# TASK PROMPT
All that is wanted is a word-for-word retyping of the lines from the one containing "none -> blue plate F9:G9 level 1" through the end of the material below.

# AVAILABLE DATA
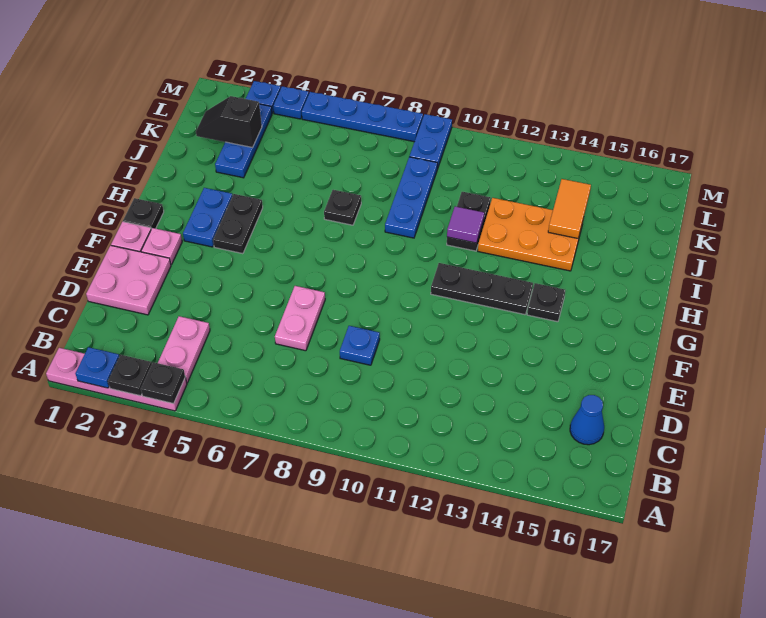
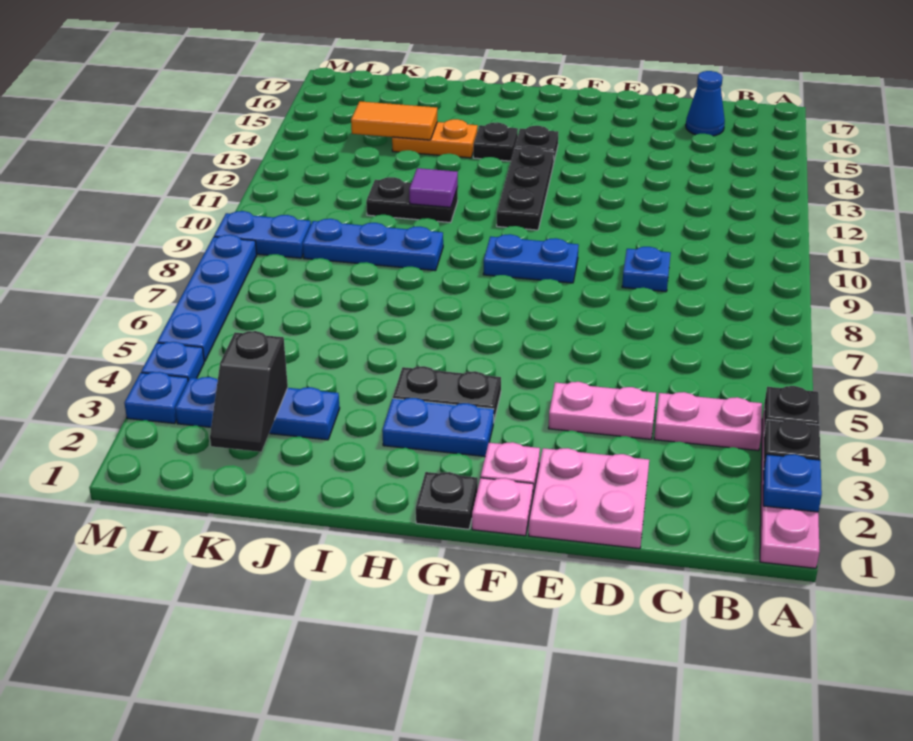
pink plate D7:E7 level 1 -> pink plate D4:E4 level 1
none -> blue plate F9:G9 level 1
black plate I7 level 1 -> black plate H14 level 1
orange plate I12:J14 level 1 -> orange plate I14:J14 level 1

# RESULT OF THIS TASK
none -> blue plate F9:G9 level 1
black plate I7 level 1 -> black plate H14 level 1
orange plate I12:J14 level 1 -> orange plate I14:J14 level 1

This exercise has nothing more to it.